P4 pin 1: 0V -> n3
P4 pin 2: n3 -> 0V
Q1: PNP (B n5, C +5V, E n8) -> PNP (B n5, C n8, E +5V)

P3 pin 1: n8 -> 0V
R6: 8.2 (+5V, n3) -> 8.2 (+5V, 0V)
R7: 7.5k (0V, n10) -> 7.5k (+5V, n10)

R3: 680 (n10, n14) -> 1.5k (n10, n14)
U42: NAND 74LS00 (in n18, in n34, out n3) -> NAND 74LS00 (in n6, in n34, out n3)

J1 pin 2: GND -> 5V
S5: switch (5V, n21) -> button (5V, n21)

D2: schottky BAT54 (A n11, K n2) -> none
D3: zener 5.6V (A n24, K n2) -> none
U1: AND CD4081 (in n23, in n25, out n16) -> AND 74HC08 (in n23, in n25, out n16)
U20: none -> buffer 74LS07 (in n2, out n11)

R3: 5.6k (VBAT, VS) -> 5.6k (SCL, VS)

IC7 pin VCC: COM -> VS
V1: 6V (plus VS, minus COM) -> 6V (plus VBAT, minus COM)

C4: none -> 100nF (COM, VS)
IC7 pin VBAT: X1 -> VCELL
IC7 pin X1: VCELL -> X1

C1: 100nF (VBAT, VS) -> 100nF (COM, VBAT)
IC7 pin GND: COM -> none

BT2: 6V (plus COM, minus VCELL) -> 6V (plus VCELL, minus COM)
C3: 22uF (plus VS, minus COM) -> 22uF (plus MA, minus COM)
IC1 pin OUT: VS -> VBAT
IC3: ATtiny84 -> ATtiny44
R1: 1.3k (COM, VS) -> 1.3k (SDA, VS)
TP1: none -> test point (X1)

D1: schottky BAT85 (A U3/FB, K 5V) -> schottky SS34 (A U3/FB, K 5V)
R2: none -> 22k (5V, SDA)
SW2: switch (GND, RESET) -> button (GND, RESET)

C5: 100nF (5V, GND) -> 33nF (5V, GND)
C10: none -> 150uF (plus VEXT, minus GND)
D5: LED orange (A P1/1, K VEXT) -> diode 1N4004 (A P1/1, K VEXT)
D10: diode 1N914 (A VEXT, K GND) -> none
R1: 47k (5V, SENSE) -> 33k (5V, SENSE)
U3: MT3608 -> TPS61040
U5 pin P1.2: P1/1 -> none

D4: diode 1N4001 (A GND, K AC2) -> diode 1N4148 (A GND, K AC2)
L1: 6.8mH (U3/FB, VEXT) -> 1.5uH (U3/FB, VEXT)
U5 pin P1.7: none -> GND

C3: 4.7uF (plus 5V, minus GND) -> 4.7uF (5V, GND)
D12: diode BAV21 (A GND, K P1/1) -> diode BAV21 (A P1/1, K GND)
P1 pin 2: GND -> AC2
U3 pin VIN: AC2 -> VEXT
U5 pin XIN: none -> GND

● ● ● ● ● ● ●

◆ Work order:
Reproduce the records above exactly.

◆ Answer for this exercise:
P4 pin 1: 0V -> n3
P4 pin 2: n3 -> 0V
Q1: PNP (B n5, C +5V, E n8) -> PNP (B n5, C n8, E +5V)

P3 pin 1: n8 -> 0V
R6: 8.2 (+5V, n3) -> 8.2 (+5V, 0V)
R7: 7.5k (0V, n10) -> 7.5k (+5V, n10)

R3: 680 (n10, n14) -> 1.5k (n10, n14)
U42: NAND 74LS00 (in n18, in n34, out n3) -> NAND 74LS00 (in n6, in n34, out n3)

J1 pin 2: GND -> 5V
S5: switch (5V, n21) -> button (5V, n21)

D2: schottky BAT54 (A n11, K n2) -> none
D3: zener 5.6V (A n24, K n2) -> none
U1: AND CD4081 (in n23, in n25, out n16) -> AND 74HC08 (in n23, in n25, out n16)
U20: none -> buffer 74LS07 (in n2, out n11)

R3: 5.6k (VBAT, VS) -> 5.6k (SCL, VS)

IC7 pin VCC: COM -> VS
V1: 6V (plus VS, minus COM) -> 6V (plus VBAT, minus COM)

C4: none -> 100nF (COM, VS)
IC7 pin VBAT: X1 -> VCELL
IC7 pin X1: VCELL -> X1

C1: 100nF (VBAT, VS) -> 100nF (COM, VBAT)
IC7 pin GND: COM -> none

BT2: 6V (plus COM, minus VCELL) -> 6V (plus VCELL, minus COM)
C3: 22uF (plus VS, minus COM) -> 22uF (plus MA, minus COM)
IC1 pin OUT: VS -> VBAT
IC3: ATtiny84 -> ATtiny44
R1: 1.3k (COM, VS) -> 1.3k (SDA, VS)
TP1: none -> test point (X1)

D1: schottky BAT85 (A U3/FB, K 5V) -> schottky SS34 (A U3/FB, K 5V)
R2: none -> 22k (5V, SDA)
SW2: switch (GND, RESET) -> button (GND, RESET)

C5: 100nF (5V, GND) -> 33nF (5V, GND)
C10: none -> 150uF (plus VEXT, minus GND)
D5: LED orange (A P1/1, K VEXT) -> diode 1N4004 (A P1/1, K VEXT)
D10: diode 1N914 (A VEXT, K GND) -> none
R1: 47k (5V, SENSE) -> 33k (5V, SENSE)
U3: MT3608 -> TPS61040
U5 pin P1.2: P1/1 -> none

D4: diode 1N4001 (A GND, K AC2) -> diode 1N4148 (A GND, K AC2)
L1: 6.8mH (U3/FB, VEXT) -> 1.5uH (U3/FB, VEXT)
U5 pin P1.7: none -> GND

C3: 4.7uF (plus 5V, minus GND) -> 4.7uF (5V, GND)
D12: diode BAV21 (A GND, K P1/1) -> diode BAV21 (A P1/1, K GND)
P1 pin 2: GND -> AC2
U3 pin VIN: AC2 -> VEXT
U5 pin XIN: none -> GND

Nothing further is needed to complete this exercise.